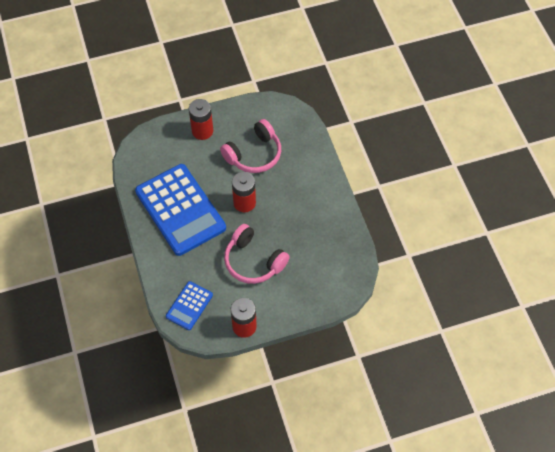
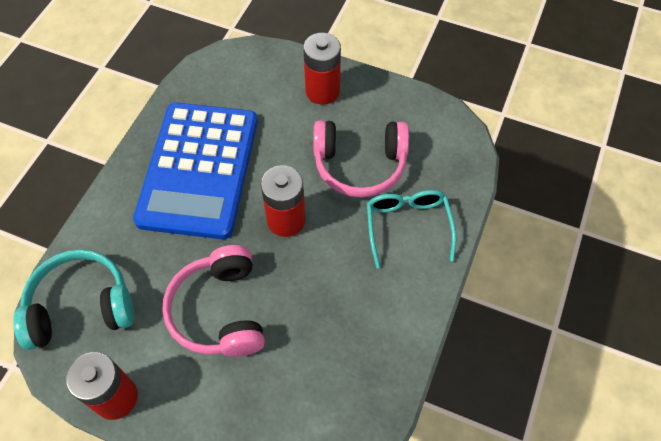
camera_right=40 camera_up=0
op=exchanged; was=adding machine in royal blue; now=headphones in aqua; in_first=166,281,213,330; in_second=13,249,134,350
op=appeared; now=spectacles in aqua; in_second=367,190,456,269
:::
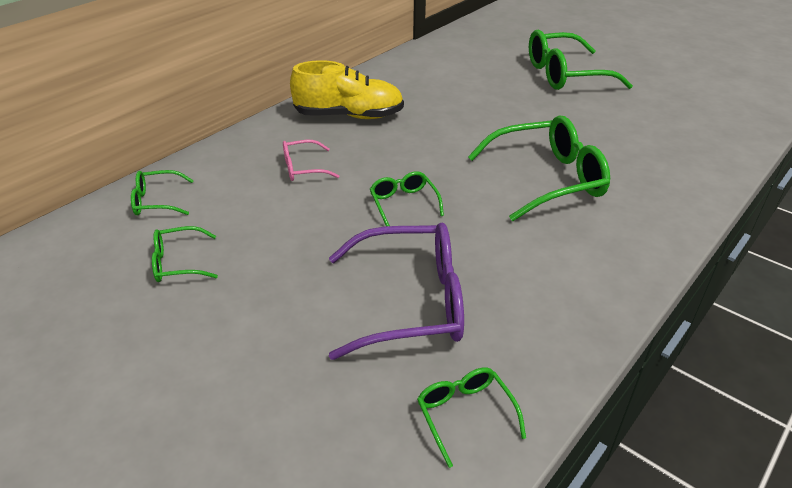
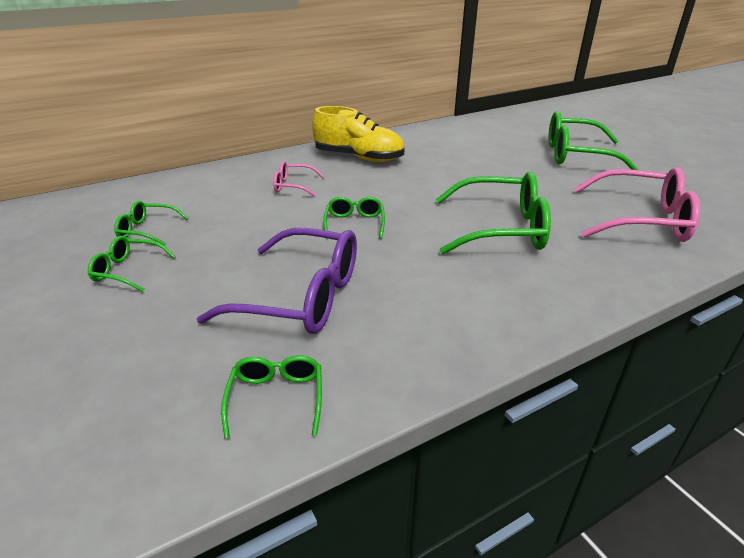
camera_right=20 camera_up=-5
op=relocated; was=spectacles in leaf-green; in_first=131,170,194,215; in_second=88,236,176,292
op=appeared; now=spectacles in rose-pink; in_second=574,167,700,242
:::
All lines in the listing above between the line with "camera_right=20 camera_up=-5" and the line with "op=appeared; now=spectacles in rose-pink;", inclusive, should be set down exactly, and no line outside that range.

camera_right=20 camera_up=-5
op=relocated; was=spectacles in leaf-green; in_first=131,170,194,215; in_second=88,236,176,292
op=appeared; now=spectacles in rose-pink; in_second=574,167,700,242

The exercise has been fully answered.